▶ **Instructions to follow**
Search the records below for "yellow" and copy every line it turns up in.

[Opening Data provided section]

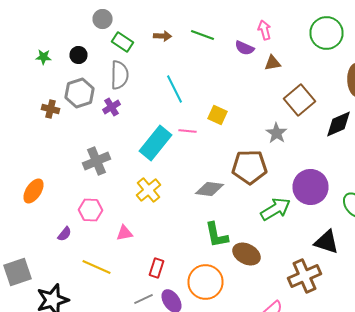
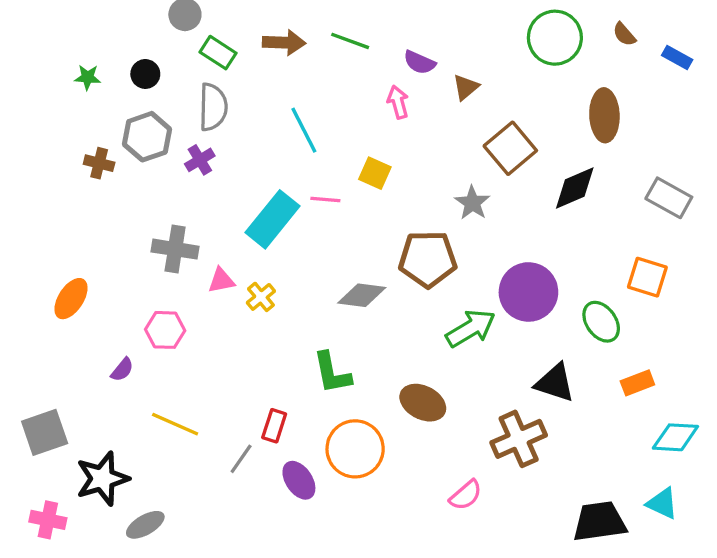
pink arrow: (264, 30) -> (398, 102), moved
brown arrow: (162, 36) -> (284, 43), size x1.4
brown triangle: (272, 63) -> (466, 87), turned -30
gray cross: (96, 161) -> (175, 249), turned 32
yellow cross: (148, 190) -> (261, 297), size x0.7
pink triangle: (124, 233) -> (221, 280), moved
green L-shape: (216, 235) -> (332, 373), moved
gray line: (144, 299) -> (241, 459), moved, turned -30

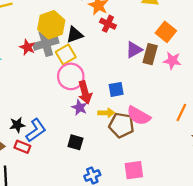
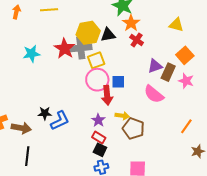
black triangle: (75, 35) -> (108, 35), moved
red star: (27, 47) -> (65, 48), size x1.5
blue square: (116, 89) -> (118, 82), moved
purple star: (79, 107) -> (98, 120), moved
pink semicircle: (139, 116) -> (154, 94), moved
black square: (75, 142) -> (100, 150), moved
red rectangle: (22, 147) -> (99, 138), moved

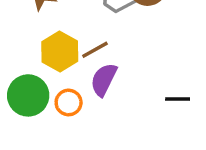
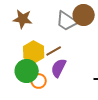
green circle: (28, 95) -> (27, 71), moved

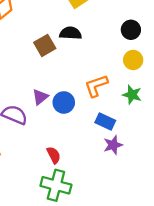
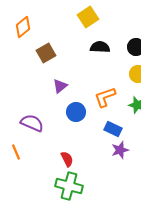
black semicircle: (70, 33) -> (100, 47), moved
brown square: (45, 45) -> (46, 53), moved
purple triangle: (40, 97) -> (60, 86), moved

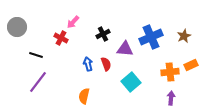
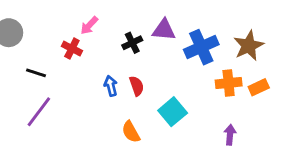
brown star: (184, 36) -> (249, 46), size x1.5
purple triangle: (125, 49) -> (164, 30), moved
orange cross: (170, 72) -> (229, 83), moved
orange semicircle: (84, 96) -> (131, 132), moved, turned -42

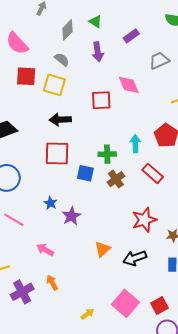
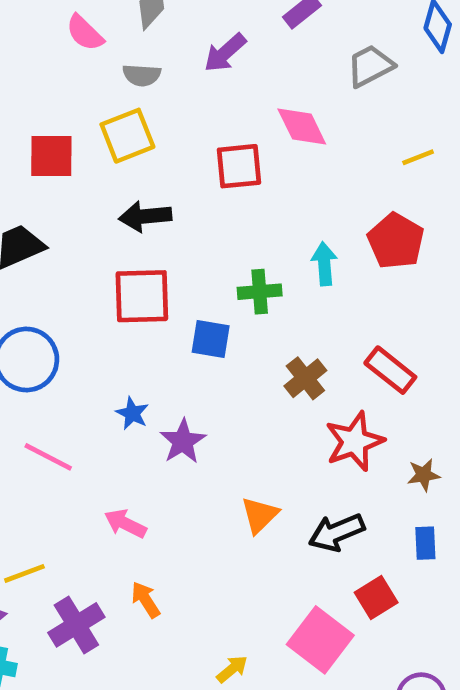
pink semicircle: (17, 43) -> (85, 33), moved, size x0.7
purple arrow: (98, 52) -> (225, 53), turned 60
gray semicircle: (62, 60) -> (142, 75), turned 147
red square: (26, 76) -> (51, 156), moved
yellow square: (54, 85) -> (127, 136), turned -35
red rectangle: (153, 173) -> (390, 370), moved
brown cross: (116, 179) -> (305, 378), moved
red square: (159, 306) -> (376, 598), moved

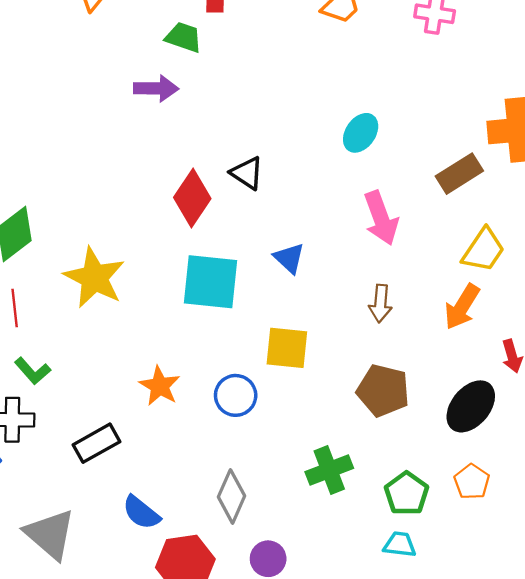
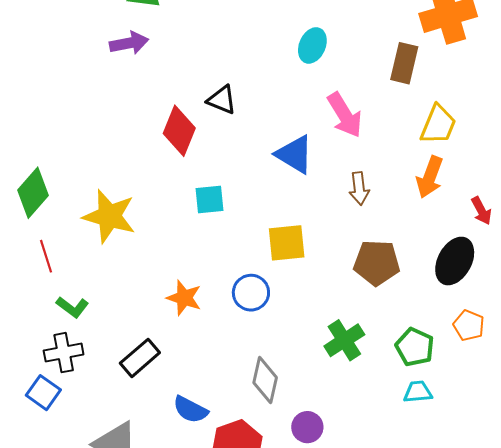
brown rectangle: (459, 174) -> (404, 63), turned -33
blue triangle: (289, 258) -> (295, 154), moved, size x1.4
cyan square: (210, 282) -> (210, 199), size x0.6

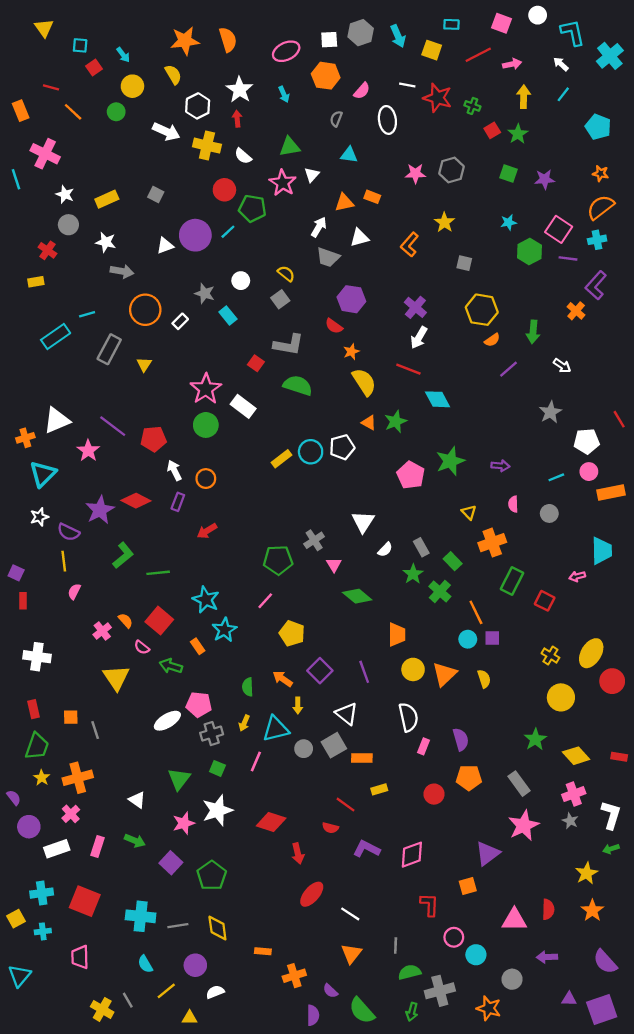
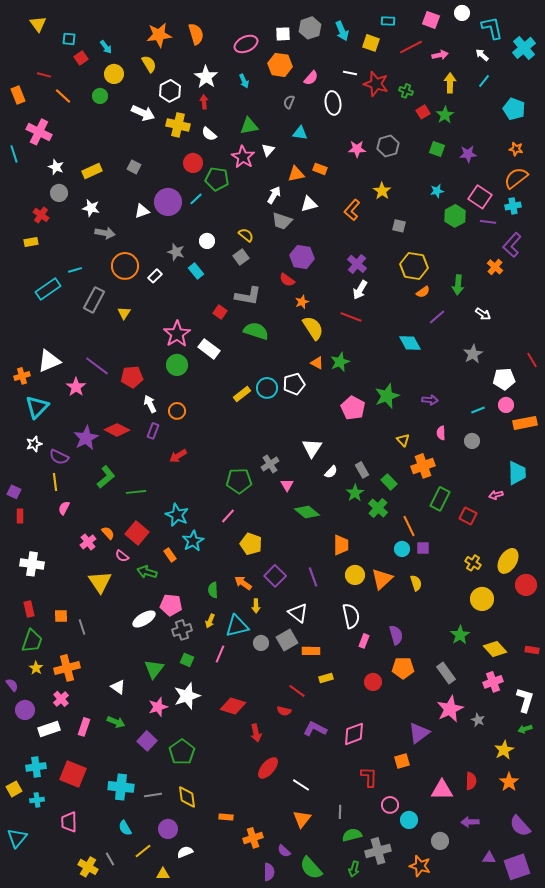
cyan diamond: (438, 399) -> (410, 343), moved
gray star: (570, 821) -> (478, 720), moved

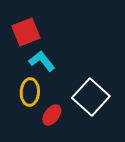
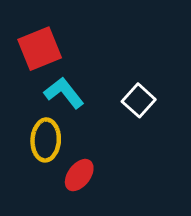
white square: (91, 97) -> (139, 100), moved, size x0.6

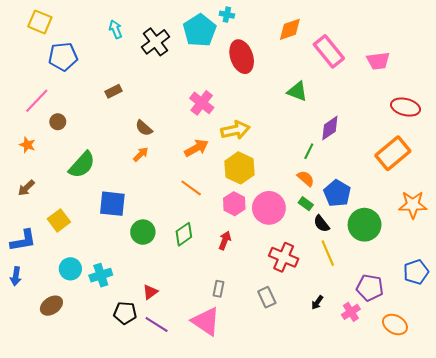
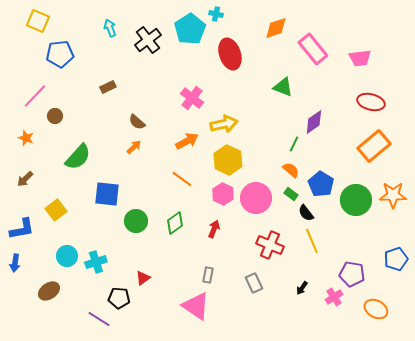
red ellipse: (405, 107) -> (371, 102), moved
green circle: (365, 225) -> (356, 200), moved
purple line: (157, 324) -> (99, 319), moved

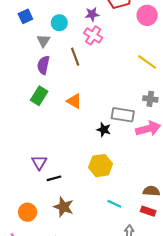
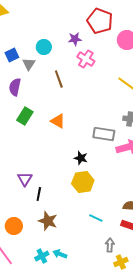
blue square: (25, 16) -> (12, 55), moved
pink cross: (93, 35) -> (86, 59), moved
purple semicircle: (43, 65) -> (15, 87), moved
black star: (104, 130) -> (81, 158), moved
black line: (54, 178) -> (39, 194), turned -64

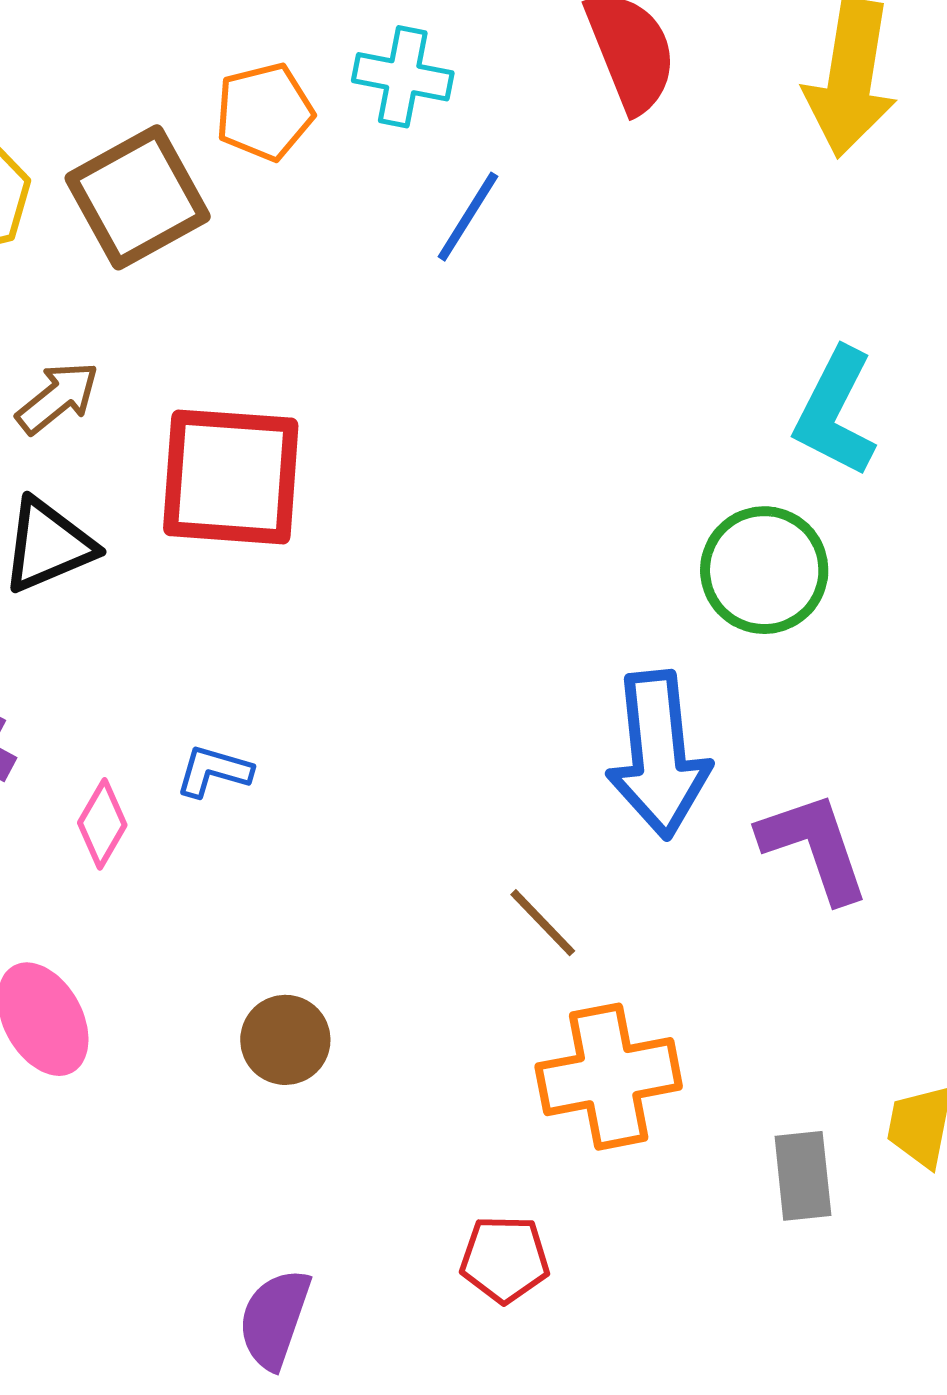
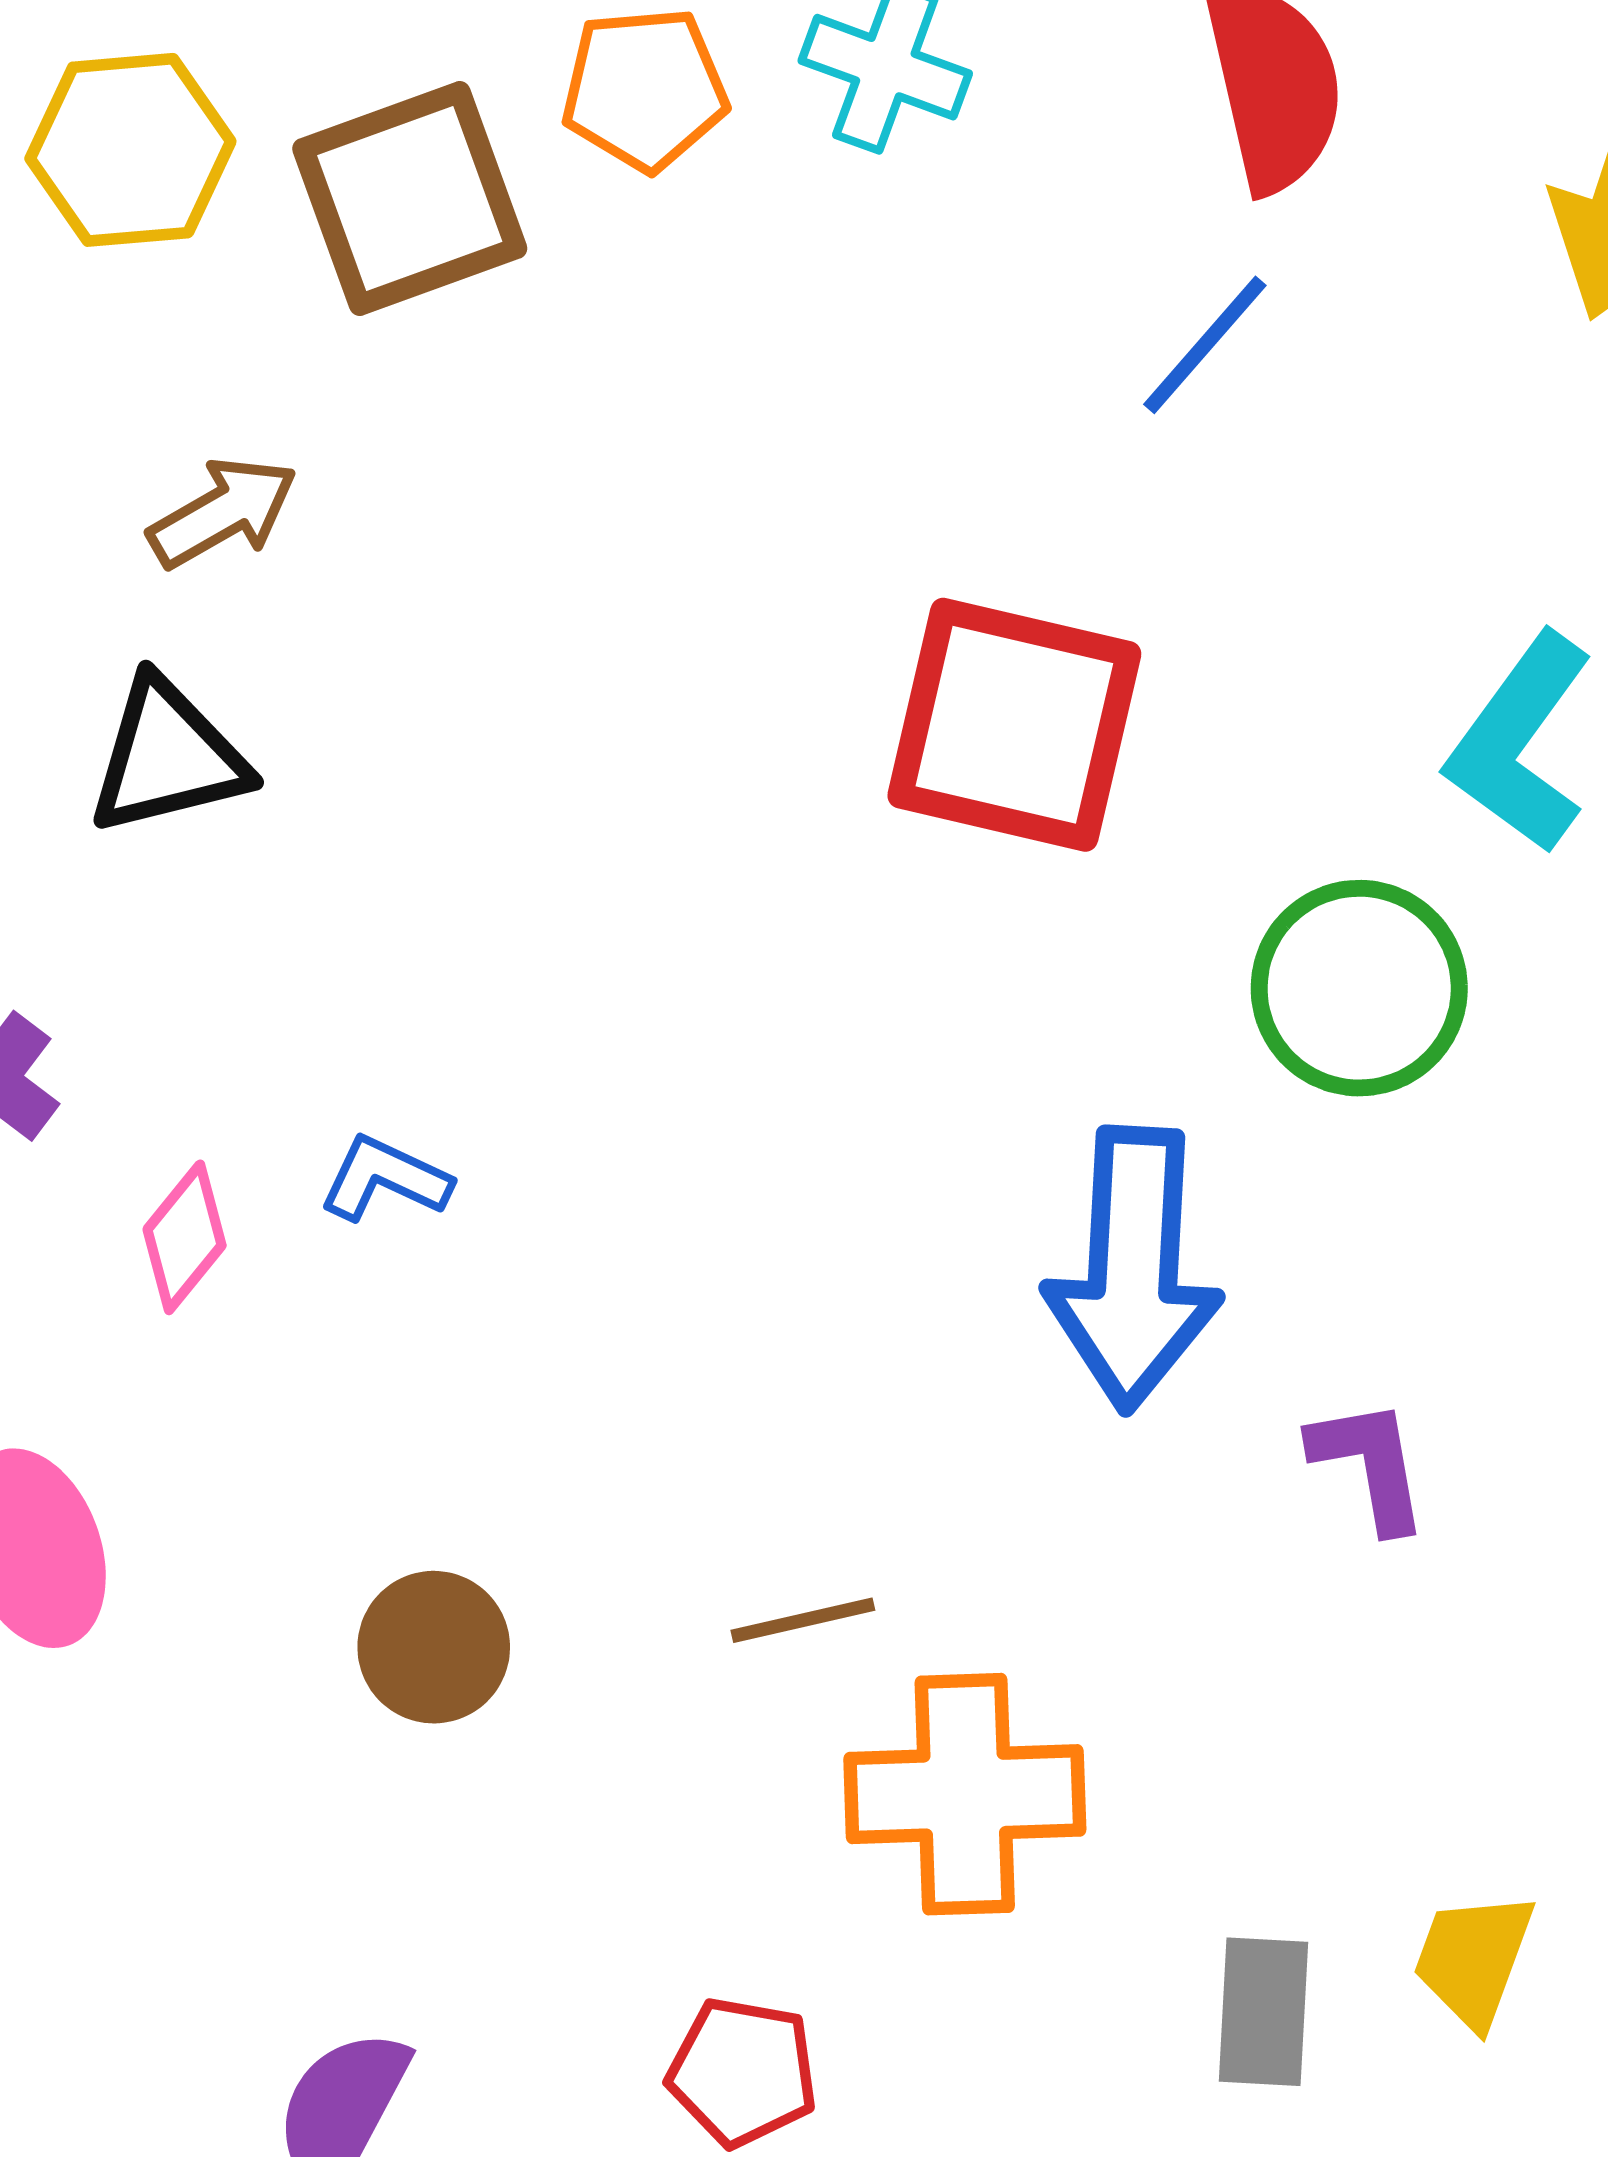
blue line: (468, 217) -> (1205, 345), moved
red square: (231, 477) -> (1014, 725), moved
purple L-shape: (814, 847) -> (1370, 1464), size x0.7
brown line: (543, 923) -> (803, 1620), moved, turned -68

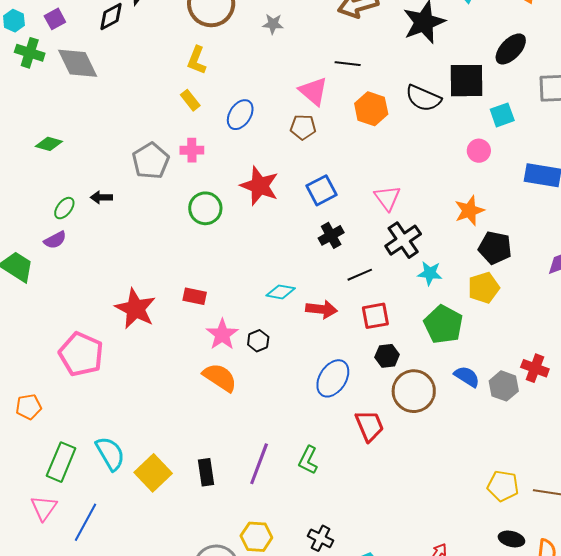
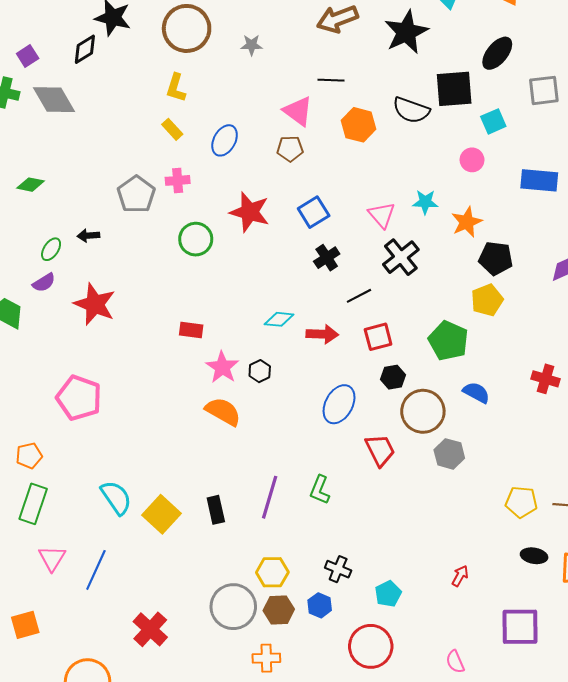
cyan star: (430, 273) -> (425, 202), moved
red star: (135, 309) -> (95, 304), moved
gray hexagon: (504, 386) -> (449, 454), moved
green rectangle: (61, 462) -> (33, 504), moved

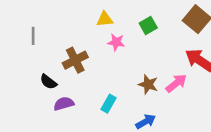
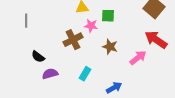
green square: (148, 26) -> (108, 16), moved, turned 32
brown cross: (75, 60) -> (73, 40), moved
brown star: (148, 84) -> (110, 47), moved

[Closing Data provided section]

▶ **Solution for this problem**
yellow cross: (148, 190) -> (261, 297), size x0.7
yellow square: (54, 85) -> (127, 136), turned -35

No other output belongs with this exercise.